● Activity: Would you transcribe only the lines from the one holding "black line: (73, 131) -> (65, 157), moved" through the end of the material, exactly, without any pictures?
Input material: Begin
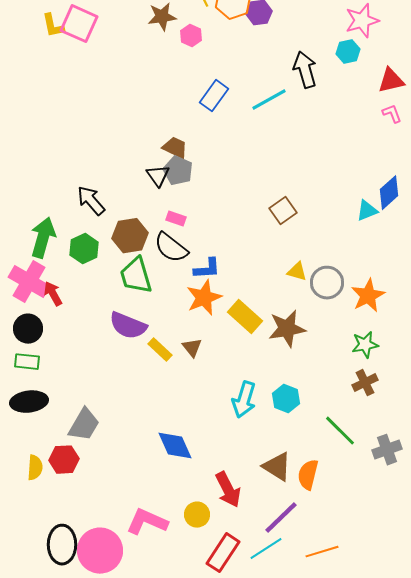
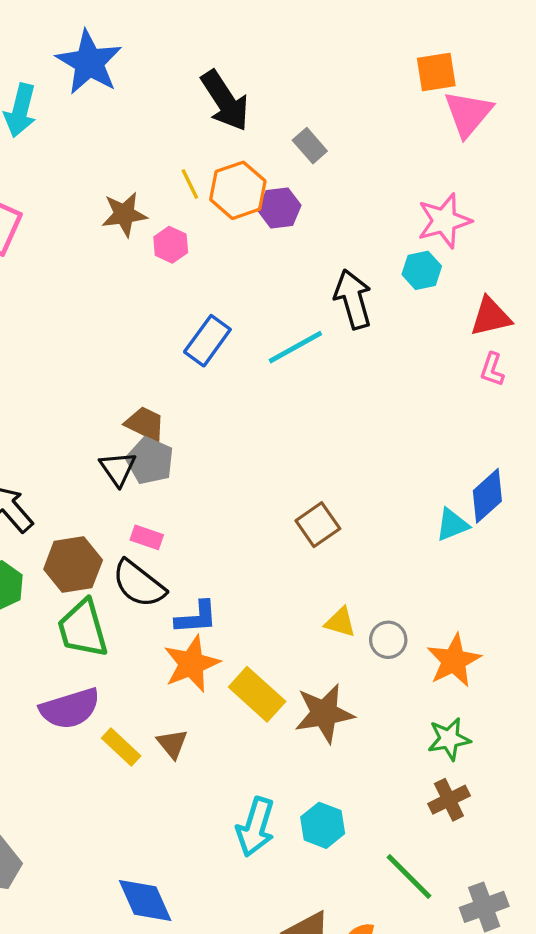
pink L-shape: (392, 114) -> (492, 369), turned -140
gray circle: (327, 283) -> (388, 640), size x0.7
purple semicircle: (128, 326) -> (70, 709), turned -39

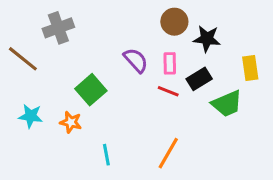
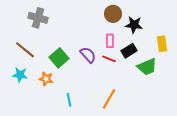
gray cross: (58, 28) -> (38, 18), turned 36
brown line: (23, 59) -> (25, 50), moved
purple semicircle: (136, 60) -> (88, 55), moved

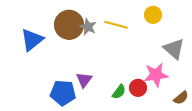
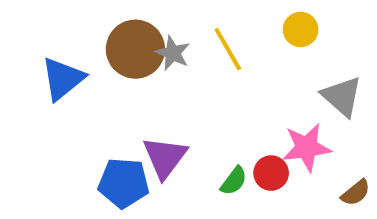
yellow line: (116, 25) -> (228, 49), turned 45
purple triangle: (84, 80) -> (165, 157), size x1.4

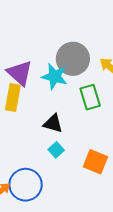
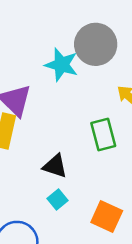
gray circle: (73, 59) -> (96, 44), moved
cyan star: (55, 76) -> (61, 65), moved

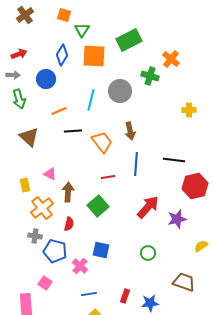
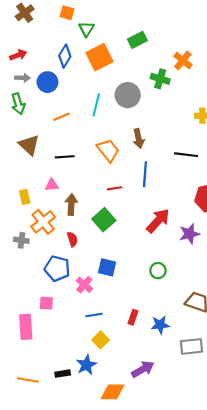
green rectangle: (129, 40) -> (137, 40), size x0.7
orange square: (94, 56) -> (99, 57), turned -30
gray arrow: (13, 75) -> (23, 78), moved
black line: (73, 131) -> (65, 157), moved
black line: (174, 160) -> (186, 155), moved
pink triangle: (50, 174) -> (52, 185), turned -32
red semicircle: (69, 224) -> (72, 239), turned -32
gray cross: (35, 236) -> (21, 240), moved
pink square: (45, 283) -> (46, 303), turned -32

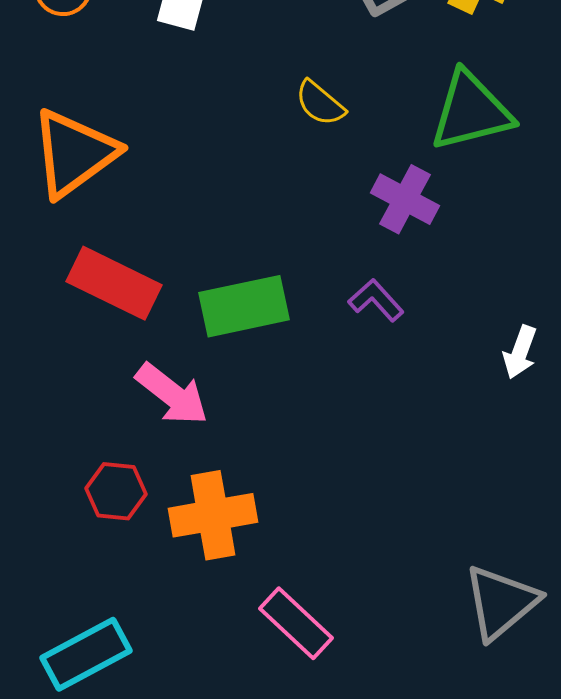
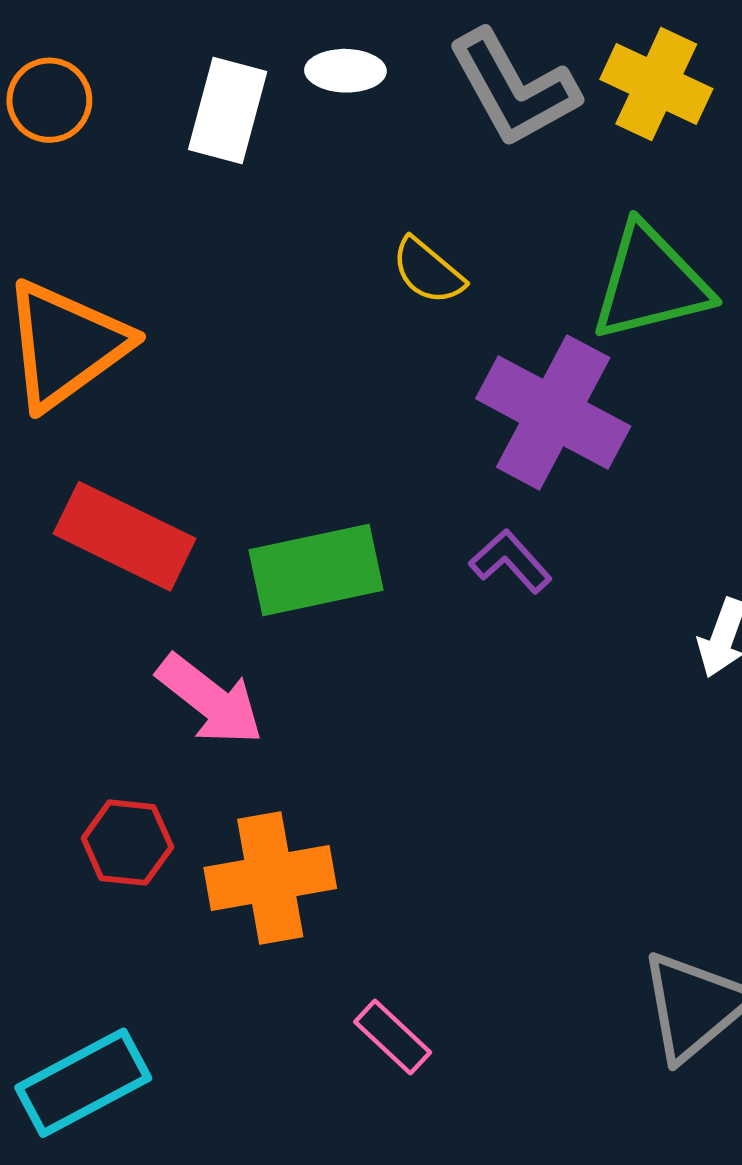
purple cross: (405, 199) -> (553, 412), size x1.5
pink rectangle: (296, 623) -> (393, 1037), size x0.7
Input material: End
● Exercise result:
black line: (73, 131) -> (65, 157), moved
black line: (174, 160) -> (186, 155), moved
pink triangle: (50, 174) -> (52, 185), turned -32
red semicircle: (69, 224) -> (72, 239), turned -32
gray cross: (35, 236) -> (21, 240), moved
pink square: (45, 283) -> (46, 303), turned -32

purple cross: (405, 199) -> (553, 412), size x1.5
pink rectangle: (296, 623) -> (393, 1037), size x0.7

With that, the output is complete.